[Opening Information shown section]

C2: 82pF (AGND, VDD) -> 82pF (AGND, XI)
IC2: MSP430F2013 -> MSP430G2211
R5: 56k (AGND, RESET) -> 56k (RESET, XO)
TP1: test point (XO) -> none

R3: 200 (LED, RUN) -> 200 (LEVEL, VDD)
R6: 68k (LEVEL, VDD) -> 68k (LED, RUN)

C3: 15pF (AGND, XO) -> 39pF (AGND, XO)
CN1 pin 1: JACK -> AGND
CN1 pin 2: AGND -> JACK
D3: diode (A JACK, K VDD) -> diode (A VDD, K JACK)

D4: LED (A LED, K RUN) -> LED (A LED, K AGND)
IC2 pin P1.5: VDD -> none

[Closing Information shown section]
[Opening Information shown section]

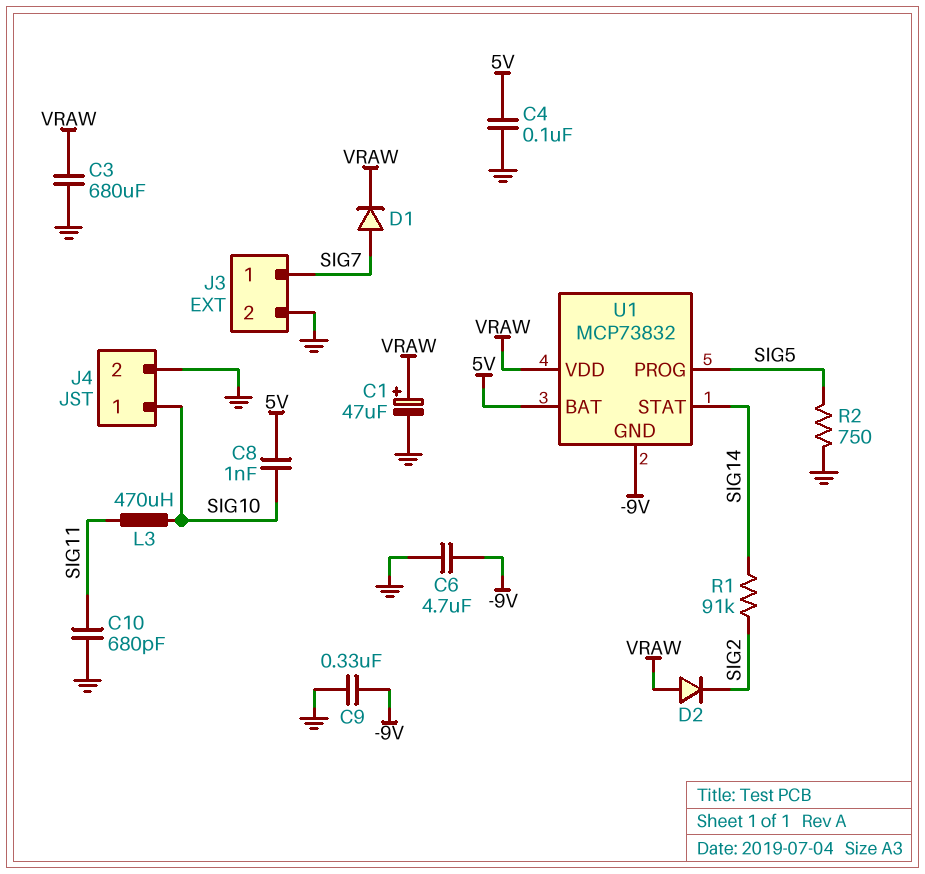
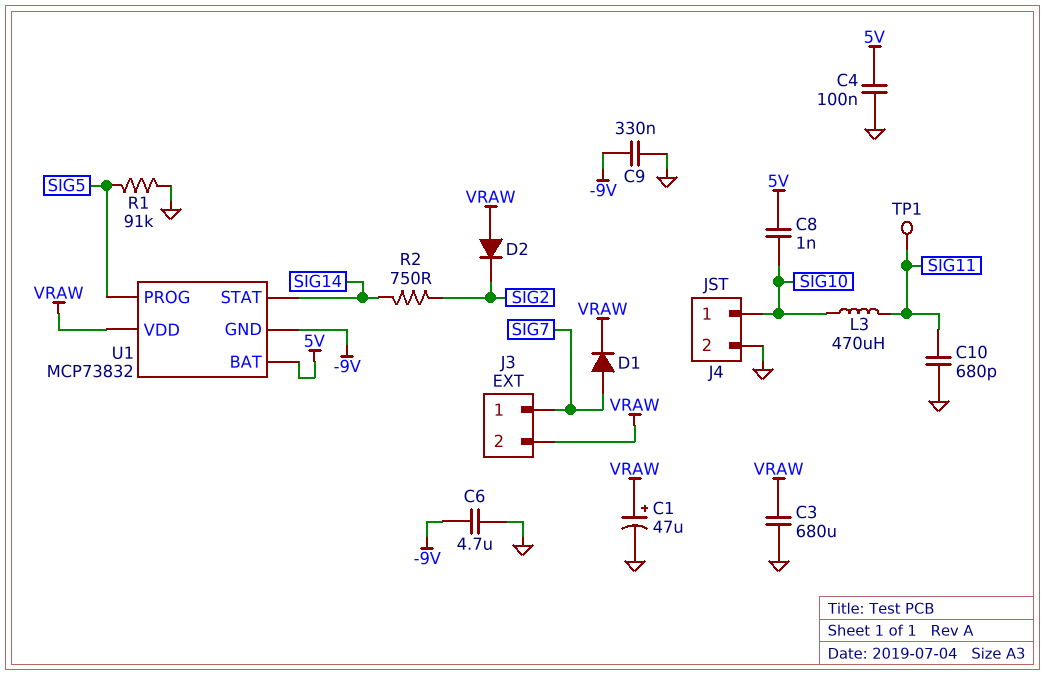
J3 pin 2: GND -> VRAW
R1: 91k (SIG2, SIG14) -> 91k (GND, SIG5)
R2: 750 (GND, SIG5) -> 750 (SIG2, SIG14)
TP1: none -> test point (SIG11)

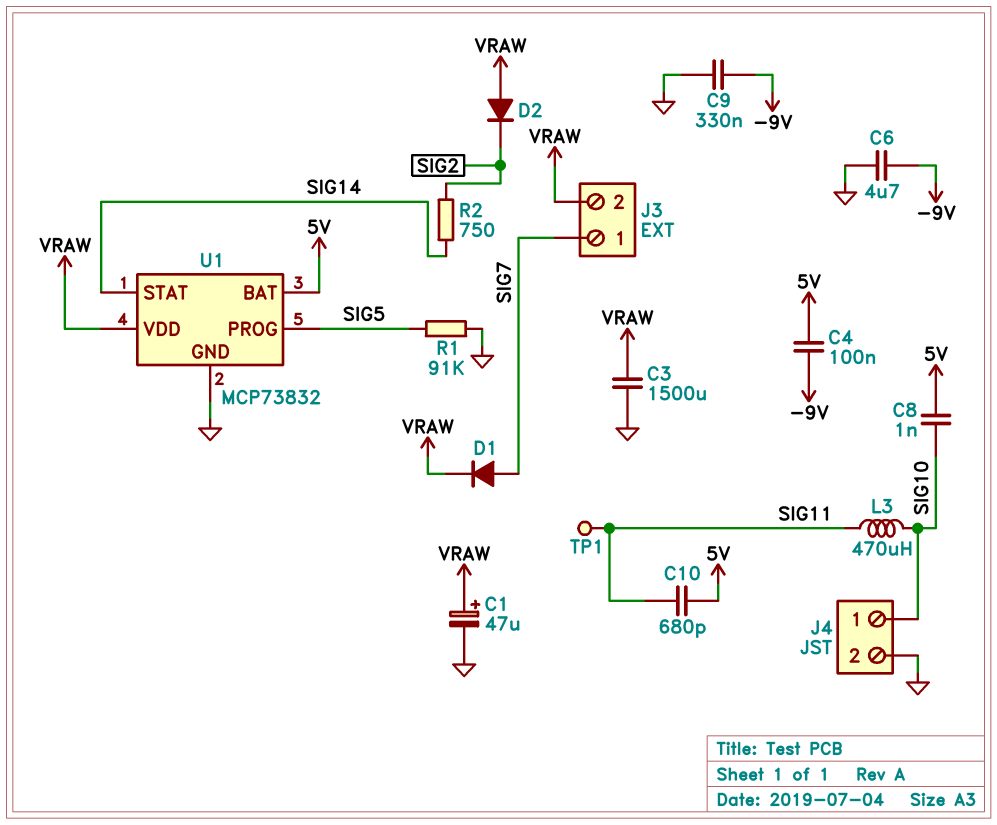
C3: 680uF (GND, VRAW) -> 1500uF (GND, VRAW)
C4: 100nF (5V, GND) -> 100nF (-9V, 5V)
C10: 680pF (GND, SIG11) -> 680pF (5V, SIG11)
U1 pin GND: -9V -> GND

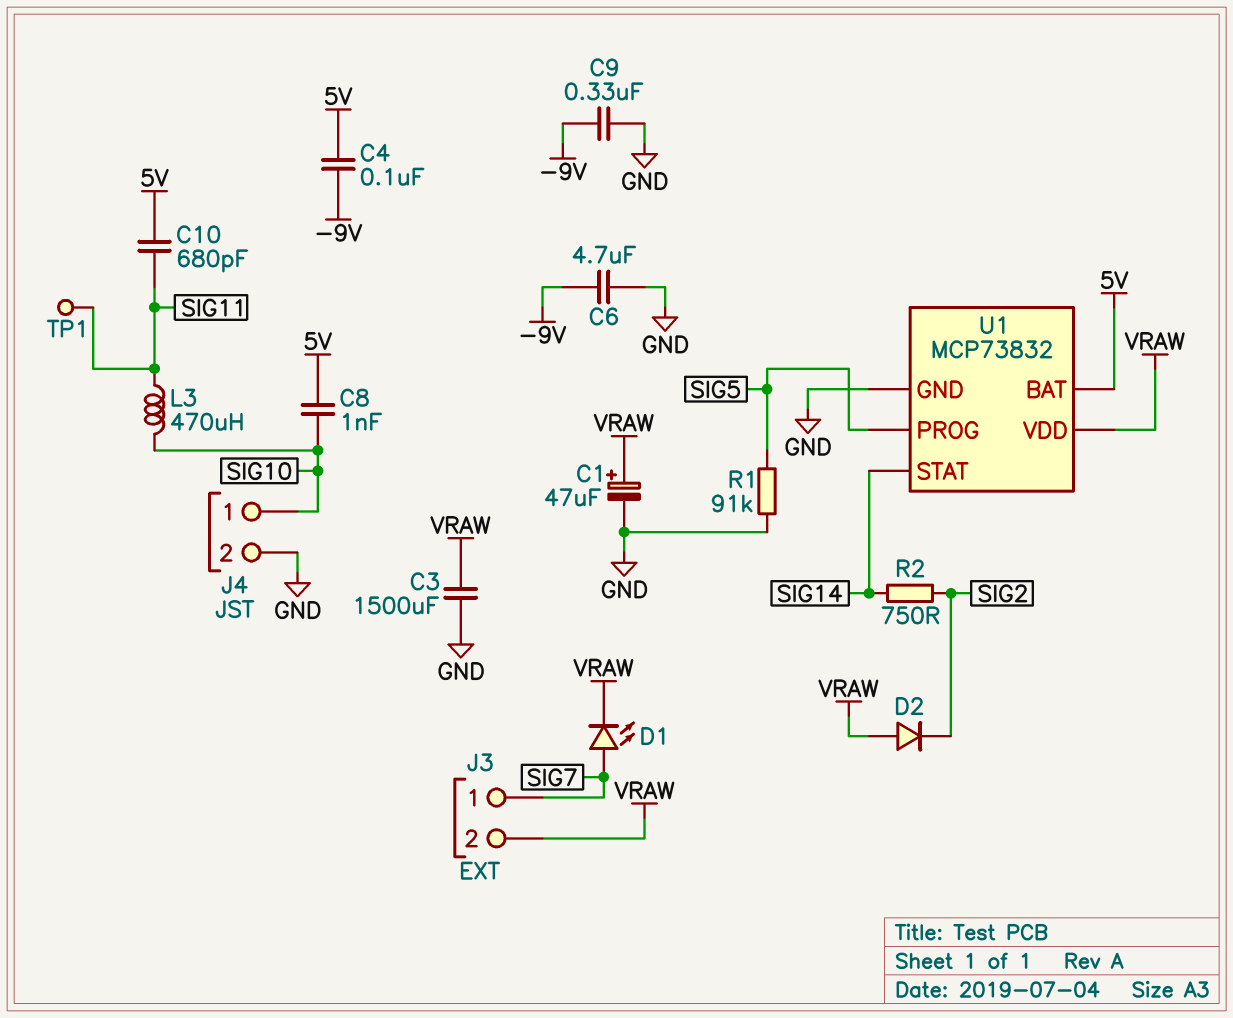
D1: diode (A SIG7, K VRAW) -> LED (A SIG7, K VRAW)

[Closing Information shown section]

Task details: Look above for the line with "C3: 680uF (GND, VRAW) -> 1500uF (GND, VRAW)" and the line with "D1: diode (A", then copy exactly the lines from the first through the second, both kept, with no pictures.

Exercise response:
C3: 680uF (GND, VRAW) -> 1500uF (GND, VRAW)
C4: 100nF (5V, GND) -> 100nF (-9V, 5V)
C10: 680pF (GND, SIG11) -> 680pF (5V, SIG11)
U1 pin GND: -9V -> GND

D1: diode (A SIG7, K VRAW) -> LED (A SIG7, K VRAW)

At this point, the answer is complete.